### Problem to work on
Return exactly those lines of the material below that fall between the line holding "(230, 453) = (210, 501): none -> green ring" and the line holding "(670, 522) = (632, 670): pink", inclusive.
• • •
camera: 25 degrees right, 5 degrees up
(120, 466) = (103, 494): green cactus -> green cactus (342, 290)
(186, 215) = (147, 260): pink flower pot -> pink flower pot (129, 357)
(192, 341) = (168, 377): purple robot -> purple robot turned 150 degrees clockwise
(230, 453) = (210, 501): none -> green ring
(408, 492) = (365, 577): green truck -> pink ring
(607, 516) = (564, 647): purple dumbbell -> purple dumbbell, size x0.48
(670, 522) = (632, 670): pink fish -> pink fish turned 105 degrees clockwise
• • •
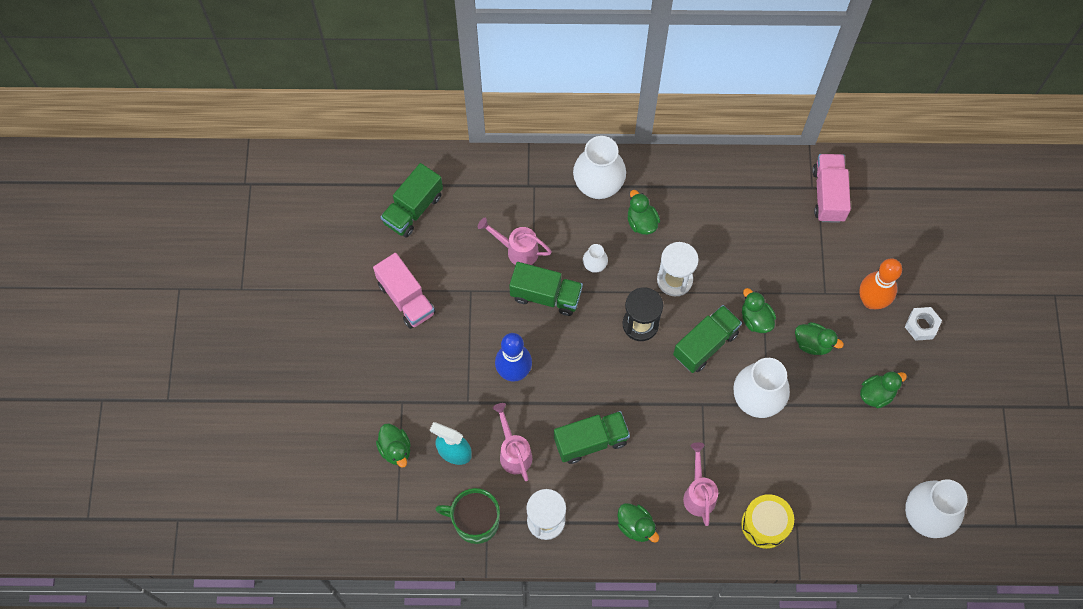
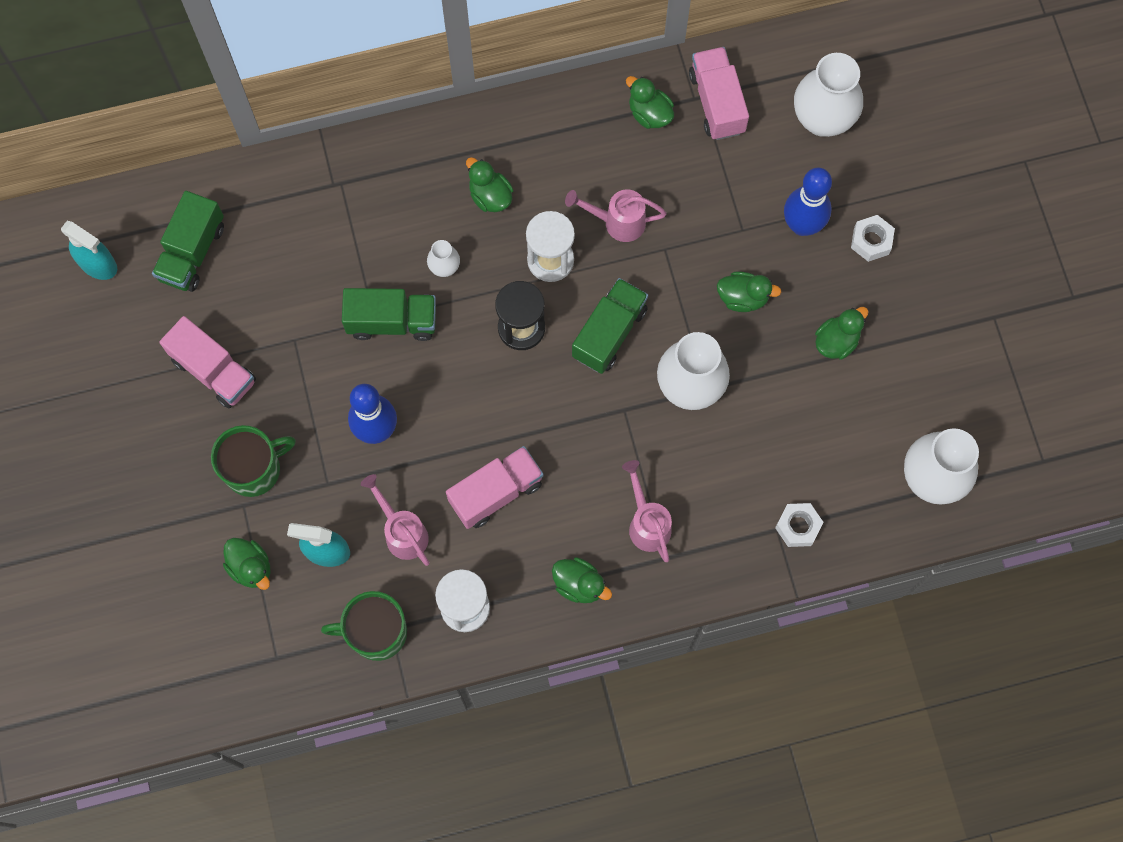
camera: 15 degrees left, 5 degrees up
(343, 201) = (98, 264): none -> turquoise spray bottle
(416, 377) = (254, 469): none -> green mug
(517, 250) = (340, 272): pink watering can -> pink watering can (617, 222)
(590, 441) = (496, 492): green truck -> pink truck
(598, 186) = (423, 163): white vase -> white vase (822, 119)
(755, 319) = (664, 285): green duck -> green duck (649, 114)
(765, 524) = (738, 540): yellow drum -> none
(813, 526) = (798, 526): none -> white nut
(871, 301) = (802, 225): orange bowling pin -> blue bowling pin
• • •
### Exercise solution
(230, 453) = (210, 501): none -> green ring
(408, 492) = (365, 577): green truck -> pink ring
(607, 516) = (564, 647): purple dumbbell -> purple dumbbell, size x0.48
(670, 522) = (632, 670): pink fish -> pink fish turned 105 degrees clockwise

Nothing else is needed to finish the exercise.